### [Collected material]
====
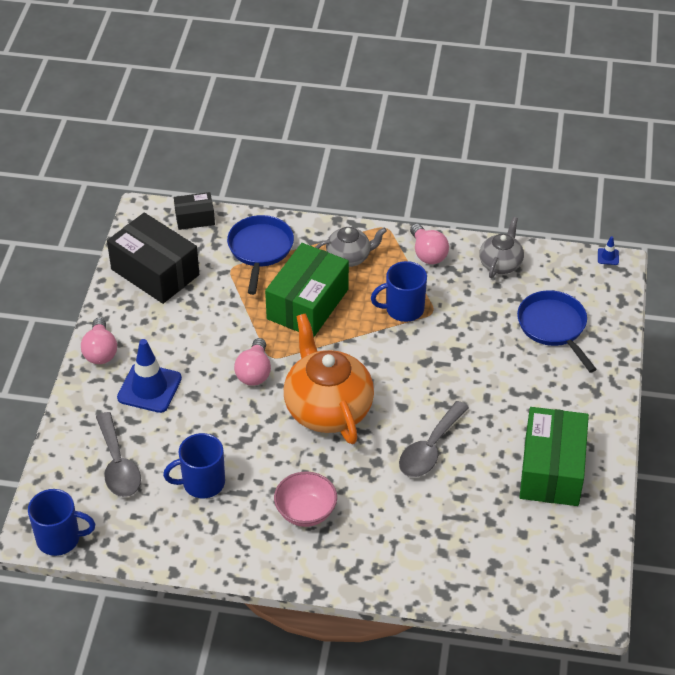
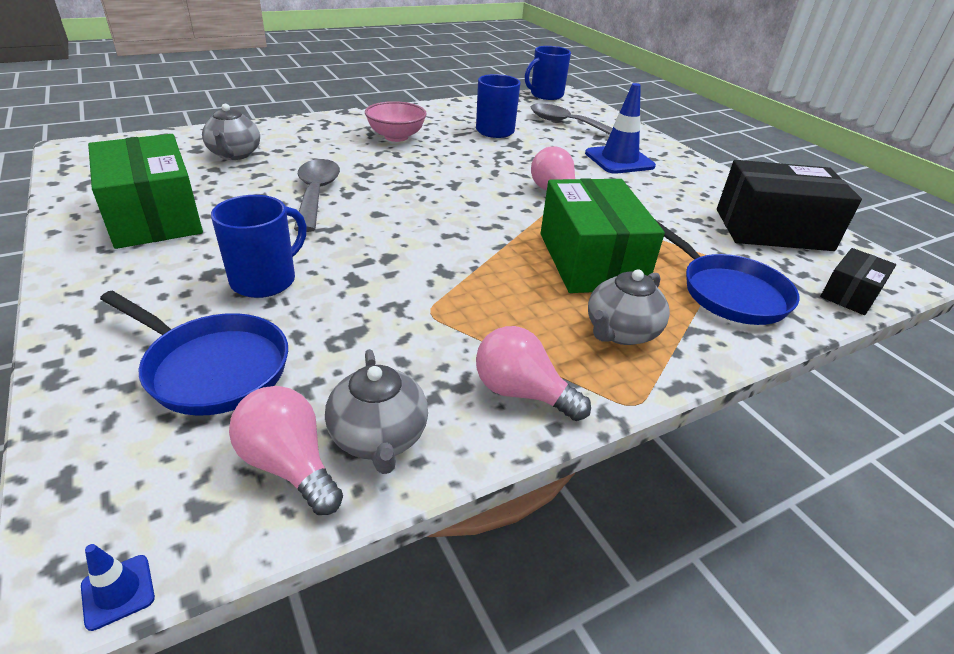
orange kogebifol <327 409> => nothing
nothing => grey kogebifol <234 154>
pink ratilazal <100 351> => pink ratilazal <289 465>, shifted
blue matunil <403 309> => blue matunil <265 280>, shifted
====
### [Directions for this task]
Collect the lines of the data that carry the word "nothing".

### [The completed task]
orange kogebifol <327 409> => nothing
nothing => grey kogebifol <234 154>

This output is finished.